§ What to do
Wherever the word "after" occurs in the lines below, copy the whole line.

□ □ □ □ □

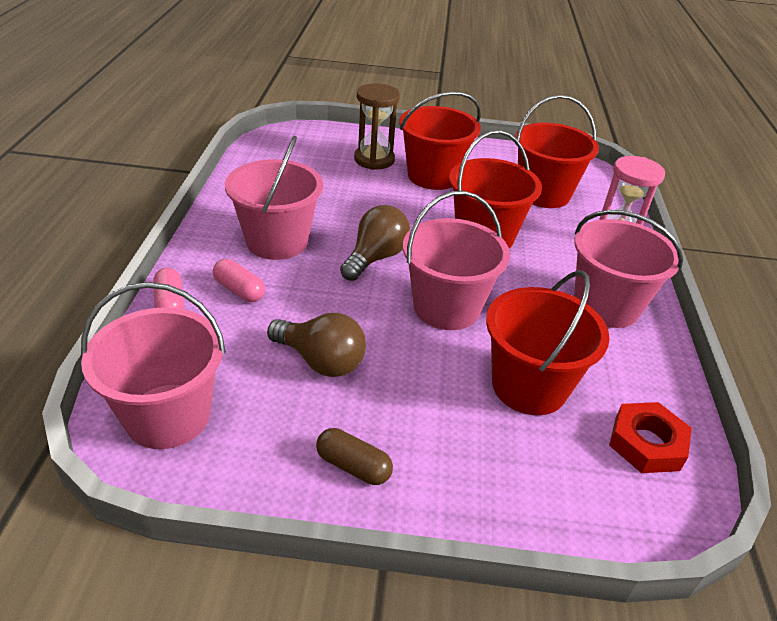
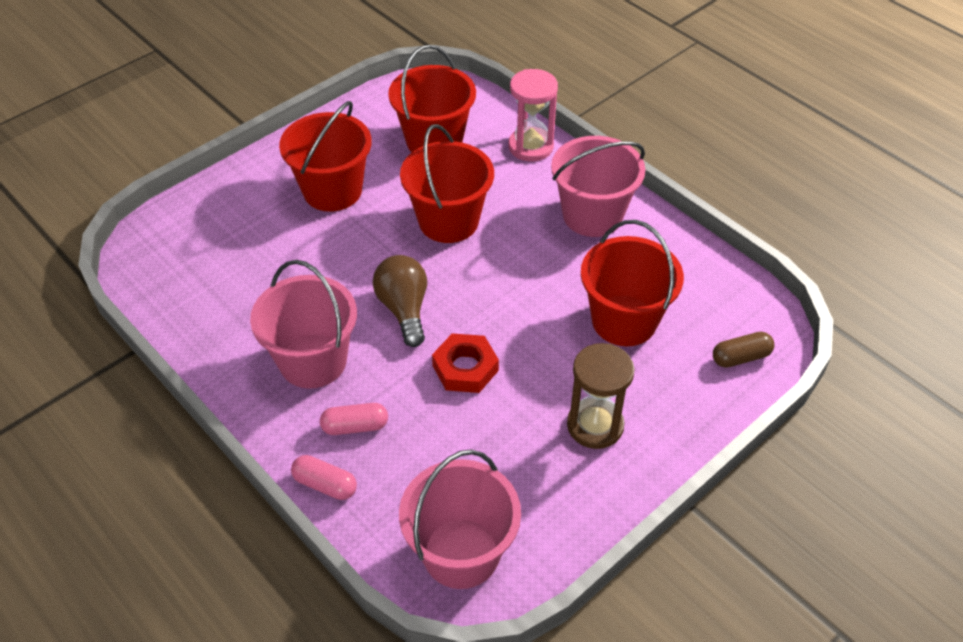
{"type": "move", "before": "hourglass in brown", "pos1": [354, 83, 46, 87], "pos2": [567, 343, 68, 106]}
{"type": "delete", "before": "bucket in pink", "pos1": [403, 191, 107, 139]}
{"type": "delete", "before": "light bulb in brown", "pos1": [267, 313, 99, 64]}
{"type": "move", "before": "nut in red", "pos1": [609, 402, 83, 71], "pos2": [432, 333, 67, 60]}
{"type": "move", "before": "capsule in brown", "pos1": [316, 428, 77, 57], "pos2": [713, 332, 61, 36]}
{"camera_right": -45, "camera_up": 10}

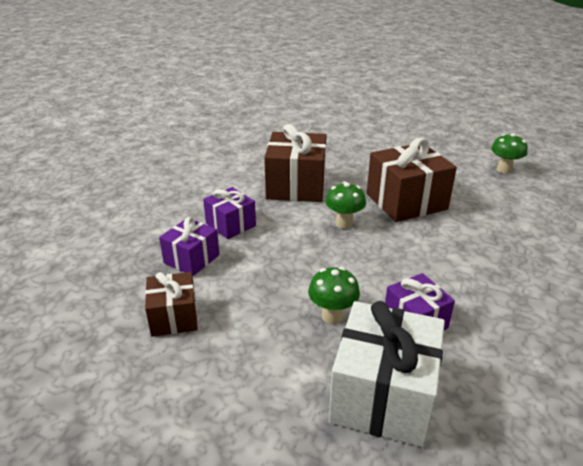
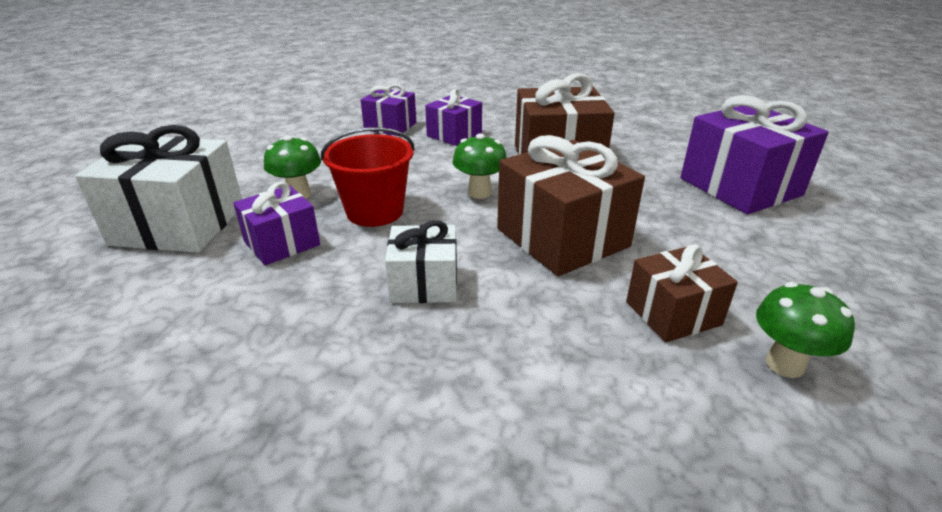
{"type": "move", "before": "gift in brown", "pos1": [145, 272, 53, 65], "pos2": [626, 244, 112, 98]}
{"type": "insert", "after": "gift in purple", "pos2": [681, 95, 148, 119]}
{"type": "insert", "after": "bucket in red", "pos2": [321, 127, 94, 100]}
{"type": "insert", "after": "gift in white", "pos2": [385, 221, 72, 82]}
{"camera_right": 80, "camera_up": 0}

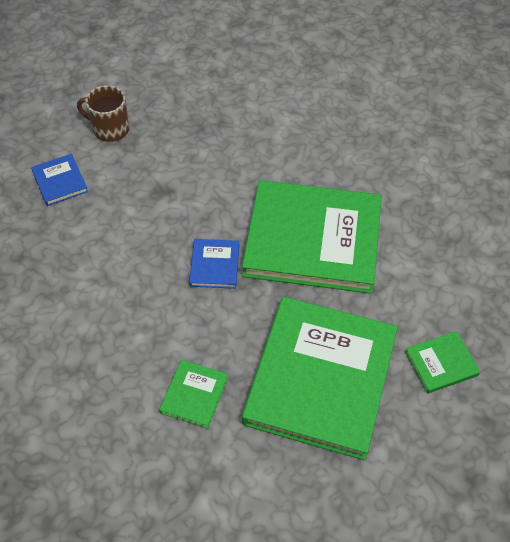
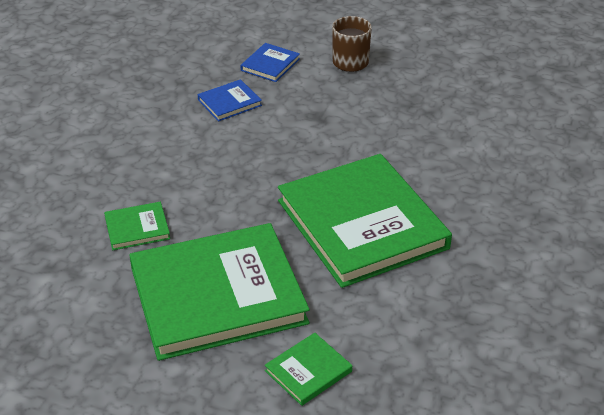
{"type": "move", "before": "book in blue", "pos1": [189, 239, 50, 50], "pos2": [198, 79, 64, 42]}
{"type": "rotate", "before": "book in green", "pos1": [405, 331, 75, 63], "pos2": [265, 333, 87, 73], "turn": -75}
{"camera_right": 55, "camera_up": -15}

□ □ □ □ □

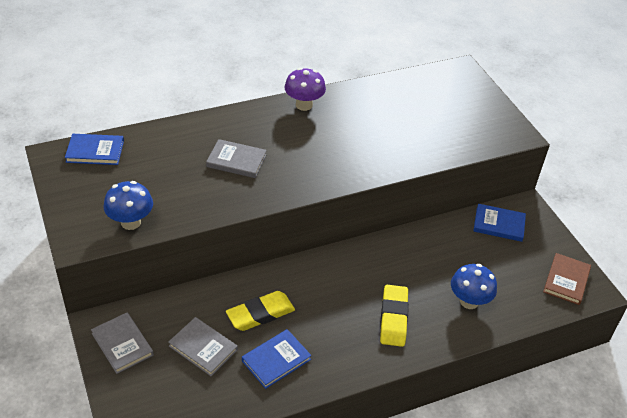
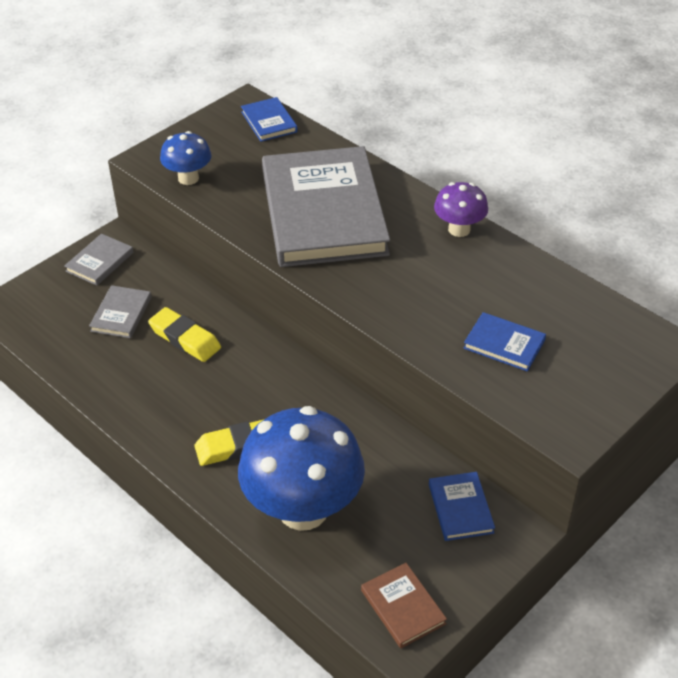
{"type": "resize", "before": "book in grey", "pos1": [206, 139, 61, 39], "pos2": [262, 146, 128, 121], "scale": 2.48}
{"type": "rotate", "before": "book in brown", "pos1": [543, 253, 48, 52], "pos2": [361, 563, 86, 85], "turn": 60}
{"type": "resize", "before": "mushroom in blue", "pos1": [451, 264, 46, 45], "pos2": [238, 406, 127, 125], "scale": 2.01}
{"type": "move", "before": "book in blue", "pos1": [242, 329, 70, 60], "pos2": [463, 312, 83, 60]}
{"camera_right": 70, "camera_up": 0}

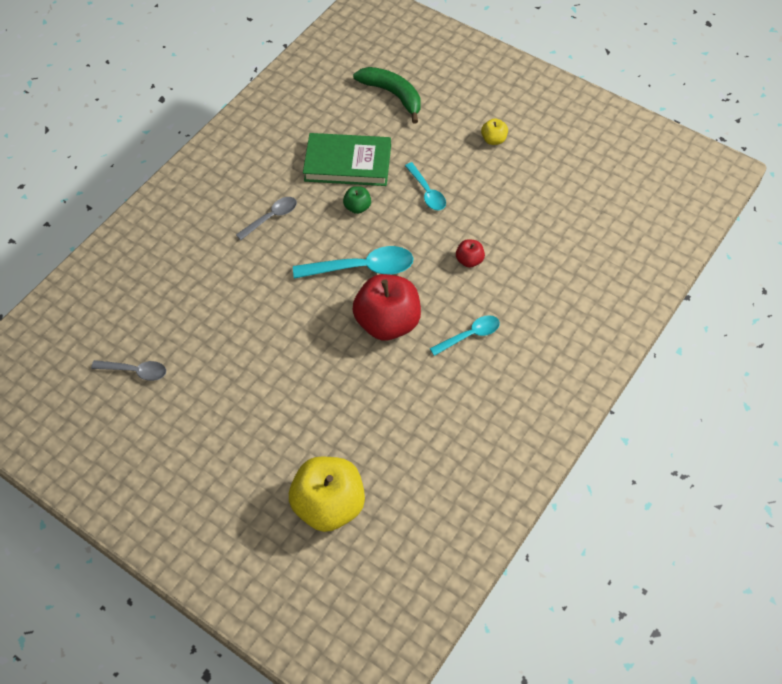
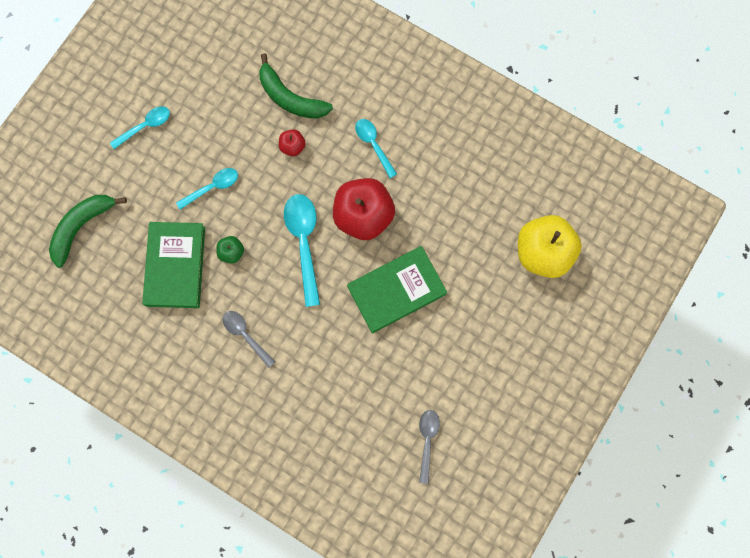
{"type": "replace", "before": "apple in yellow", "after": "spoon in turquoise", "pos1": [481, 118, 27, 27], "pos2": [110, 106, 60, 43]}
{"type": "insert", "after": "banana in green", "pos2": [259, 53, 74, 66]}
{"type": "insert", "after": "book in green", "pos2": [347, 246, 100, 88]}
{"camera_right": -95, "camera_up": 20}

□ □ □ □ □

§ Response box
{"type": "insert", "after": "gift in purple", "pos2": [681, 95, 148, 119]}
{"type": "insert", "after": "bucket in red", "pos2": [321, 127, 94, 100]}
{"type": "insert", "after": "gift in white", "pos2": [385, 221, 72, 82]}
{"type": "replace", "before": "apple in yellow", "after": "spoon in turquoise", "pos1": [481, 118, 27, 27], "pos2": [110, 106, 60, 43]}
{"type": "insert", "after": "banana in green", "pos2": [259, 53, 74, 66]}
{"type": "insert", "after": "book in green", "pos2": [347, 246, 100, 88]}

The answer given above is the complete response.